**Your objective:** Copy the entries verbatim, beginning with the first line and ending with the line that contains "Extract the (x, y)", including both of those lines.

•••••

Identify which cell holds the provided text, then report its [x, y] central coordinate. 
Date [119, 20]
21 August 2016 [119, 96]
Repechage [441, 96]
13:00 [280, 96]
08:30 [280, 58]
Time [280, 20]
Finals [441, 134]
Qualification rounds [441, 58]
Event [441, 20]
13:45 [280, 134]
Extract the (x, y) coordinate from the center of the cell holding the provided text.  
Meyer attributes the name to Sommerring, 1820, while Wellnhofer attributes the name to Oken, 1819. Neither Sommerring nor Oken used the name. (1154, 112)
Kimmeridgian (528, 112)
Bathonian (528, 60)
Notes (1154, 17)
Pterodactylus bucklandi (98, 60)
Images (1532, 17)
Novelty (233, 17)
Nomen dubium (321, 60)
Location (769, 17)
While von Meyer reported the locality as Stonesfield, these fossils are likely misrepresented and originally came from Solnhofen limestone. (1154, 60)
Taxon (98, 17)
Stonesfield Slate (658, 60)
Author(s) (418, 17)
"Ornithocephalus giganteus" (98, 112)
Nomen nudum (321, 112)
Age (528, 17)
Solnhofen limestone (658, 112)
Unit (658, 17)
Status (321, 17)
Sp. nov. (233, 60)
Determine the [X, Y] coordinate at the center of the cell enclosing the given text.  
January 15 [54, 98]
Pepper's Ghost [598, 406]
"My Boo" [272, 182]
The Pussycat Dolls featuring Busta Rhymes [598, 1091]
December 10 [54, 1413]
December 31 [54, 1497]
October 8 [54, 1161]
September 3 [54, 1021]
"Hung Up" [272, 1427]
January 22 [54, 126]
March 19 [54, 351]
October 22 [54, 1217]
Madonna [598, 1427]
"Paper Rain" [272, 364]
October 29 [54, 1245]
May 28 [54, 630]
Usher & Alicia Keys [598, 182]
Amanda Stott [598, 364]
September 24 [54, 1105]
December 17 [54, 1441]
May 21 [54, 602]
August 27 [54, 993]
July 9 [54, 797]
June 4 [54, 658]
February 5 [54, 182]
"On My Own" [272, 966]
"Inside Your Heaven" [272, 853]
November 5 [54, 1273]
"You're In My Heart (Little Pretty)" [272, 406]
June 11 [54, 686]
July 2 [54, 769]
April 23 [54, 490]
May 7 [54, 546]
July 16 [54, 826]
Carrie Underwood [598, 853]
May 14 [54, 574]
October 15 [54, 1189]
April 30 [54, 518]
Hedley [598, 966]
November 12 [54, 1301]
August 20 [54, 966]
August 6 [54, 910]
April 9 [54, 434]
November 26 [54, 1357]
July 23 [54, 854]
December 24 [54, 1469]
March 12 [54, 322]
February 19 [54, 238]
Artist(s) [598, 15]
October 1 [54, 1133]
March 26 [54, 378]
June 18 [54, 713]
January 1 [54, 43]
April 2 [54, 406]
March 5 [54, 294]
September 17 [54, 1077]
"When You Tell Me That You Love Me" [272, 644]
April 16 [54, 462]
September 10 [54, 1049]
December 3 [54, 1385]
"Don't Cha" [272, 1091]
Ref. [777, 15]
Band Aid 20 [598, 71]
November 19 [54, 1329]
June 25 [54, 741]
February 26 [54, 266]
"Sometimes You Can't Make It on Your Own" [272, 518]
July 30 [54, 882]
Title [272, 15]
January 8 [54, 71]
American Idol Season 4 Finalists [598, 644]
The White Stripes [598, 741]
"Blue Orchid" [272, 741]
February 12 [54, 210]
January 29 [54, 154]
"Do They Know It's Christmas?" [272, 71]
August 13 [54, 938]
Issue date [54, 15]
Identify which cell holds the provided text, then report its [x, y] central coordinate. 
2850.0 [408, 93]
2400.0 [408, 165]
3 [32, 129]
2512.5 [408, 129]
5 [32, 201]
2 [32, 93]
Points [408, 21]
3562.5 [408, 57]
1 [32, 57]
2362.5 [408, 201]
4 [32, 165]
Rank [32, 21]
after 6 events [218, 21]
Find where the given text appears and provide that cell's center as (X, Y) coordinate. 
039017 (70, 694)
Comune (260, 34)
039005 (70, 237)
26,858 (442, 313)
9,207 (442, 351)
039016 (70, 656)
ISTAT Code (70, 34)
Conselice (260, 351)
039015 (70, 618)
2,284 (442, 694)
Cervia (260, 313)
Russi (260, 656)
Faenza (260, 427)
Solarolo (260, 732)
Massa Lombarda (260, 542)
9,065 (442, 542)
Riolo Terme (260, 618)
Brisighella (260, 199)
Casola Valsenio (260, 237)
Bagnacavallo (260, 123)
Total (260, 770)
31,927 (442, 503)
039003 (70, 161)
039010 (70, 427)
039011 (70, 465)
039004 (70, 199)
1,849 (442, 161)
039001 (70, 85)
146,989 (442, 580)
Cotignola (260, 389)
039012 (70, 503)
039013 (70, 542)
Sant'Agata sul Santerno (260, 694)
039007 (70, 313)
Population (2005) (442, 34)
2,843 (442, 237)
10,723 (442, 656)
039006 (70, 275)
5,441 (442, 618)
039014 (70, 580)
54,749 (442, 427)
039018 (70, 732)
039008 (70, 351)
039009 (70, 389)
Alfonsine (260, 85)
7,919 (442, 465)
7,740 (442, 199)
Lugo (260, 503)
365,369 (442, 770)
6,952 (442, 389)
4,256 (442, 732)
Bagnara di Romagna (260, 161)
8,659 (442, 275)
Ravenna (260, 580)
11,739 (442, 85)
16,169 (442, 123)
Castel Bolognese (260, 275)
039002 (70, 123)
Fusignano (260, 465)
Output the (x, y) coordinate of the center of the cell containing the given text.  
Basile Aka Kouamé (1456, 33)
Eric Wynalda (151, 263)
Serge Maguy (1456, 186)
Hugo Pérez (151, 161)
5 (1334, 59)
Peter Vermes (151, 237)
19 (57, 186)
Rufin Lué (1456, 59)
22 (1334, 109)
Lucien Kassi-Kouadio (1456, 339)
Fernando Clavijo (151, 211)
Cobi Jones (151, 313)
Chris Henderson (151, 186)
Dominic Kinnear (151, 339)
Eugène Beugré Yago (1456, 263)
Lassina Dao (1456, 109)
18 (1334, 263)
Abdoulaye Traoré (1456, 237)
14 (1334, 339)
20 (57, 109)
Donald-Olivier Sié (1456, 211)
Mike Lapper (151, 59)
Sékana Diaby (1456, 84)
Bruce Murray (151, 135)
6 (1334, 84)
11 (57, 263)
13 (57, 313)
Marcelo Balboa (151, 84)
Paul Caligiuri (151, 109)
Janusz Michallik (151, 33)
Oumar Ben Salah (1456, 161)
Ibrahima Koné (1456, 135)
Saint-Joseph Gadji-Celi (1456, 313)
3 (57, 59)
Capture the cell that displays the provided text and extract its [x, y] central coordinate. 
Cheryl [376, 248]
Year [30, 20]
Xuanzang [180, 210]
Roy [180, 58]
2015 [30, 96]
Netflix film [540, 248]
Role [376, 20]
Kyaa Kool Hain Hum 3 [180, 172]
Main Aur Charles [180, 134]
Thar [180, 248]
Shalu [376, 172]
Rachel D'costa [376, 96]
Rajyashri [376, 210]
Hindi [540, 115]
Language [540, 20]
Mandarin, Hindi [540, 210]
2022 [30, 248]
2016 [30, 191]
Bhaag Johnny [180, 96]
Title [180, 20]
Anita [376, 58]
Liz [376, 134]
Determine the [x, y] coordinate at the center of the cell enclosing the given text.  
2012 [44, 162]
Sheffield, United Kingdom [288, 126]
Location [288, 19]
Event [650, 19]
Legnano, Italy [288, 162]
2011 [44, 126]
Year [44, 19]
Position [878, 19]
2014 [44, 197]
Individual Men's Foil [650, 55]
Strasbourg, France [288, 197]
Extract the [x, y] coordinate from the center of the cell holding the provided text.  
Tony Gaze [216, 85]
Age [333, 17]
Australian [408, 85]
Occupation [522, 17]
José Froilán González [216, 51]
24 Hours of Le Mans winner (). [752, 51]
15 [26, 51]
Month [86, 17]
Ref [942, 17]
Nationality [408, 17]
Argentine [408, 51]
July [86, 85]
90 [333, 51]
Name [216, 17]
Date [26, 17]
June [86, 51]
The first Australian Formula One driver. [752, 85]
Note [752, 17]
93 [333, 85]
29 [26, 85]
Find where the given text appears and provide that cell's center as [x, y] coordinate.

•••••

**Response:**
Identify which cell holds the provided text, then report its [x, y] central coordinate. 
Date [119, 20]
21 August 2016 [119, 96]
Repechage [441, 96]
13:00 [280, 96]
08:30 [280, 58]
Time [280, 20]
Finals [441, 134]
Qualification rounds [441, 58]
Event [441, 20]
13:45 [280, 134]
Extract the (x, y) coordinate from the center of the cell holding the provided text.  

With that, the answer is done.